= Extracted information =
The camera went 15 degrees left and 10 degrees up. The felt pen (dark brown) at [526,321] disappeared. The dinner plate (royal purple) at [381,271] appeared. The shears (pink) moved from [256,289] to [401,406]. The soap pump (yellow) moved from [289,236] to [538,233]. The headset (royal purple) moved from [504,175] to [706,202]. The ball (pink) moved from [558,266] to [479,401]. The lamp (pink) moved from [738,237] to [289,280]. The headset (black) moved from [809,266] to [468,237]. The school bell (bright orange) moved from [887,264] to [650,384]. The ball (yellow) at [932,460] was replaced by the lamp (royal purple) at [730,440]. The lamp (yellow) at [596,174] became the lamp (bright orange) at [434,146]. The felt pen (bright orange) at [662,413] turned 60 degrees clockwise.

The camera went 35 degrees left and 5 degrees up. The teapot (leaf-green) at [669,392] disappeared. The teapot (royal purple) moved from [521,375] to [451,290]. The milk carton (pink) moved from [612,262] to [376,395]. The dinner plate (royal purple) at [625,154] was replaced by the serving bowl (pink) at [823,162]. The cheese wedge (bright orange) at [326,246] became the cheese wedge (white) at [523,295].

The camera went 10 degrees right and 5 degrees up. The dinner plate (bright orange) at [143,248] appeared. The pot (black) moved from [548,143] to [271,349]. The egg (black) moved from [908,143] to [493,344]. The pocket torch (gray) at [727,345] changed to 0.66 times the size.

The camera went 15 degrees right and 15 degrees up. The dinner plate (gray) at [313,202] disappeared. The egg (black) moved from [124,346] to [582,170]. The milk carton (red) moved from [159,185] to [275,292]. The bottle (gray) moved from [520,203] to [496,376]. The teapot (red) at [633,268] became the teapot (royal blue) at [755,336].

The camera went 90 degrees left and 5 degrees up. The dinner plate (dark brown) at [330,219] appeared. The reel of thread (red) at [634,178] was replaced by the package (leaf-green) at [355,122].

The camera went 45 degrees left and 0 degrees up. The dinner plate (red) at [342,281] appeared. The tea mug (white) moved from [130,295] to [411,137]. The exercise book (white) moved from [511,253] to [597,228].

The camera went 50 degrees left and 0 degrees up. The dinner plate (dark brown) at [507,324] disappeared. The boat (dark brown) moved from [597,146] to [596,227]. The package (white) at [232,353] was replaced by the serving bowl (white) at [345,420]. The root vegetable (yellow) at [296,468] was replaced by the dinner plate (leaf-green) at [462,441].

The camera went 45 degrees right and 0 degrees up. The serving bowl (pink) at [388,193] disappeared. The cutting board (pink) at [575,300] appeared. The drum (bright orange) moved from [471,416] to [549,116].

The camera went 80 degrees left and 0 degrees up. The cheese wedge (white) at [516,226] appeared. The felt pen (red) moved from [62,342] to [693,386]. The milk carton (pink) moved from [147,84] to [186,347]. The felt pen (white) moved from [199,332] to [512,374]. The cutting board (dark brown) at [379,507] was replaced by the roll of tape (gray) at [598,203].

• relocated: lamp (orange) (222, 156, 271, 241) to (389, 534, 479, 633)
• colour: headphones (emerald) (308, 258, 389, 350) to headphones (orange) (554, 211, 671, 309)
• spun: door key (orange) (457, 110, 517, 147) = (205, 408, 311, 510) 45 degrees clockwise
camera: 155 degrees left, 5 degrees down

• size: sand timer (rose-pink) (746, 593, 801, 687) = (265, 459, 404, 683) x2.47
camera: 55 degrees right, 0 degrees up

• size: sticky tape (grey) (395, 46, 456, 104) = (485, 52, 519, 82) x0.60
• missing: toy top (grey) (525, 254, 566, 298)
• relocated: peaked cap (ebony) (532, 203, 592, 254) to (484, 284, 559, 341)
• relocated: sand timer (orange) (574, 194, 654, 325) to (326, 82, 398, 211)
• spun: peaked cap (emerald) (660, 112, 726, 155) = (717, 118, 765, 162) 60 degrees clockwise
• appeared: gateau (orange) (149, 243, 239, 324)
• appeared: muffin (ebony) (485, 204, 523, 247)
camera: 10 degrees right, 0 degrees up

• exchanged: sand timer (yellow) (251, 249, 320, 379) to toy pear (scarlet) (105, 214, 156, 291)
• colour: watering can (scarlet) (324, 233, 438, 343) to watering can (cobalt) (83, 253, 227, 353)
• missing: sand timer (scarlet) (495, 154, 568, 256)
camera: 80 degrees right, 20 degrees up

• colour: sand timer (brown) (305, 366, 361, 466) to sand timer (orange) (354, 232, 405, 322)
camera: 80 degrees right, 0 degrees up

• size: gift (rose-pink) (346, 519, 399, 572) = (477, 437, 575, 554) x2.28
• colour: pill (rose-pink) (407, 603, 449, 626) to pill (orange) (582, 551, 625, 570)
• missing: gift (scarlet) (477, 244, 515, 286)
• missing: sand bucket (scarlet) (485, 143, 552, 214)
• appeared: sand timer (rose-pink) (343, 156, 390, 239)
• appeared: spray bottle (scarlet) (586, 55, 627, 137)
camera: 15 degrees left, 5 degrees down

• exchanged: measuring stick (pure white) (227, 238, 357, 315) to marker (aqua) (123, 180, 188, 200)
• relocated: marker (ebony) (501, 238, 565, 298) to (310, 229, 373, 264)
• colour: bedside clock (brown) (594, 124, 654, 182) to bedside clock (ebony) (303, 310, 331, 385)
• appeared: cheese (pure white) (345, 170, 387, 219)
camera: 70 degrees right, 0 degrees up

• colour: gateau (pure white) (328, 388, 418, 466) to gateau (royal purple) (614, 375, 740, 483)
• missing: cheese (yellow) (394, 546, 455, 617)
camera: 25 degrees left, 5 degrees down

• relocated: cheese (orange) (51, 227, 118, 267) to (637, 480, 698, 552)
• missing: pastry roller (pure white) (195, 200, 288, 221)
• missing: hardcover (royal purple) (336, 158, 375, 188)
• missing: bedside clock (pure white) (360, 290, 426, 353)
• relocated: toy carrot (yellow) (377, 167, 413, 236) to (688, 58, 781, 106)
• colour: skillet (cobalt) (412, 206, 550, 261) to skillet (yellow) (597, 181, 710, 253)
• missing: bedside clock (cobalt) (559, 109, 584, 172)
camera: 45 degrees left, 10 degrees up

= Assignment =
After reading through the material, print all of it again exactly.

= Output for this task =
The camera went 15 degrees left and 10 degrees up. The felt pen (dark brown) at [526,321] disappeared. The dinner plate (royal purple) at [381,271] appeared. The shears (pink) moved from [256,289] to [401,406]. The soap pump (yellow) moved from [289,236] to [538,233]. The headset (royal purple) moved from [504,175] to [706,202]. The ball (pink) moved from [558,266] to [479,401]. The lamp (pink) moved from [738,237] to [289,280]. The headset (black) moved from [809,266] to [468,237]. The school bell (bright orange) moved from [887,264] to [650,384]. The ball (yellow) at [932,460] was replaced by the lamp (royal purple) at [730,440]. The lamp (yellow) at [596,174] became the lamp (bright orange) at [434,146]. The felt pen (bright orange) at [662,413] turned 60 degrees clockwise.

The camera went 35 degrees left and 5 degrees up. The teapot (leaf-green) at [669,392] disappeared. The teapot (royal purple) moved from [521,375] to [451,290]. The milk carton (pink) moved from [612,262] to [376,395]. The dinner plate (royal purple) at [625,154] was replaced by the serving bowl (pink) at [823,162]. The cheese wedge (bright orange) at [326,246] became the cheese wedge (white) at [523,295].

The camera went 10 degrees right and 5 degrees up. The dinner plate (bright orange) at [143,248] appeared. The pot (black) moved from [548,143] to [271,349]. The egg (black) moved from [908,143] to [493,344]. The pocket torch (gray) at [727,345] changed to 0.66 times the size.

The camera went 15 degrees right and 15 degrees up. The dinner plate (gray) at [313,202] disappeared. The egg (black) moved from [124,346] to [582,170]. The milk carton (red) moved from [159,185] to [275,292]. The bottle (gray) moved from [520,203] to [496,376]. The teapot (red) at [633,268] became the teapot (royal blue) at [755,336].

The camera went 90 degrees left and 5 degrees up. The dinner plate (dark brown) at [330,219] appeared. The reel of thread (red) at [634,178] was replaced by the package (leaf-green) at [355,122].

The camera went 45 degrees left and 0 degrees up. The dinner plate (red) at [342,281] appeared. The tea mug (white) moved from [130,295] to [411,137]. The exercise book (white) moved from [511,253] to [597,228].

The camera went 50 degrees left and 0 degrees up. The dinner plate (dark brown) at [507,324] disappeared. The boat (dark brown) moved from [597,146] to [596,227]. The package (white) at [232,353] was replaced by the serving bowl (white) at [345,420]. The root vegetable (yellow) at [296,468] was replaced by the dinner plate (leaf-green) at [462,441].

The camera went 45 degrees right and 0 degrees up. The serving bowl (pink) at [388,193] disappeared. The cutting board (pink) at [575,300] appeared. The drum (bright orange) moved from [471,416] to [549,116].

The camera went 80 degrees left and 0 degrees up. The cheese wedge (white) at [516,226] appeared. The felt pen (red) moved from [62,342] to [693,386]. The milk carton (pink) moved from [147,84] to [186,347]. The felt pen (white) moved from [199,332] to [512,374]. The cutting board (dark brown) at [379,507] was replaced by the roll of tape (gray) at [598,203].

• relocated: lamp (orange) (222, 156, 271, 241) to (389, 534, 479, 633)
• colour: headphones (emerald) (308, 258, 389, 350) to headphones (orange) (554, 211, 671, 309)
• spun: door key (orange) (457, 110, 517, 147) = (205, 408, 311, 510) 45 degrees clockwise
camera: 155 degrees left, 5 degrees down

• size: sand timer (rose-pink) (746, 593, 801, 687) = (265, 459, 404, 683) x2.47
camera: 55 degrees right, 0 degrees up

• size: sticky tape (grey) (395, 46, 456, 104) = (485, 52, 519, 82) x0.60
• missing: toy top (grey) (525, 254, 566, 298)
• relocated: peaked cap (ebony) (532, 203, 592, 254) to (484, 284, 559, 341)
• relocated: sand timer (orange) (574, 194, 654, 325) to (326, 82, 398, 211)
• spun: peaked cap (emerald) (660, 112, 726, 155) = (717, 118, 765, 162) 60 degrees clockwise
• appeared: gateau (orange) (149, 243, 239, 324)
• appeared: muffin (ebony) (485, 204, 523, 247)
camera: 10 degrees right, 0 degrees up

• exchanged: sand timer (yellow) (251, 249, 320, 379) to toy pear (scarlet) (105, 214, 156, 291)
• colour: watering can (scarlet) (324, 233, 438, 343) to watering can (cobalt) (83, 253, 227, 353)
• missing: sand timer (scarlet) (495, 154, 568, 256)
camera: 80 degrees right, 20 degrees up

• colour: sand timer (brown) (305, 366, 361, 466) to sand timer (orange) (354, 232, 405, 322)
camera: 80 degrees right, 0 degrees up

• size: gift (rose-pink) (346, 519, 399, 572) = (477, 437, 575, 554) x2.28
• colour: pill (rose-pink) (407, 603, 449, 626) to pill (orange) (582, 551, 625, 570)
• missing: gift (scarlet) (477, 244, 515, 286)
• missing: sand bucket (scarlet) (485, 143, 552, 214)
• appeared: sand timer (rose-pink) (343, 156, 390, 239)
• appeared: spray bottle (scarlet) (586, 55, 627, 137)
camera: 15 degrees left, 5 degrees down

• exchanged: measuring stick (pure white) (227, 238, 357, 315) to marker (aqua) (123, 180, 188, 200)
• relocated: marker (ebony) (501, 238, 565, 298) to (310, 229, 373, 264)
• colour: bedside clock (brown) (594, 124, 654, 182) to bedside clock (ebony) (303, 310, 331, 385)
• appeared: cheese (pure white) (345, 170, 387, 219)
camera: 70 degrees right, 0 degrees up

• colour: gateau (pure white) (328, 388, 418, 466) to gateau (royal purple) (614, 375, 740, 483)
• missing: cheese (yellow) (394, 546, 455, 617)
camera: 25 degrees left, 5 degrees down

• relocated: cheese (orange) (51, 227, 118, 267) to (637, 480, 698, 552)
• missing: pastry roller (pure white) (195, 200, 288, 221)
• missing: hardcover (royal purple) (336, 158, 375, 188)
• missing: bedside clock (pure white) (360, 290, 426, 353)
• relocated: toy carrot (yellow) (377, 167, 413, 236) to (688, 58, 781, 106)
• colour: skillet (cobalt) (412, 206, 550, 261) to skillet (yellow) (597, 181, 710, 253)
• missing: bedside clock (cobalt) (559, 109, 584, 172)
camera: 45 degrees left, 10 degrees up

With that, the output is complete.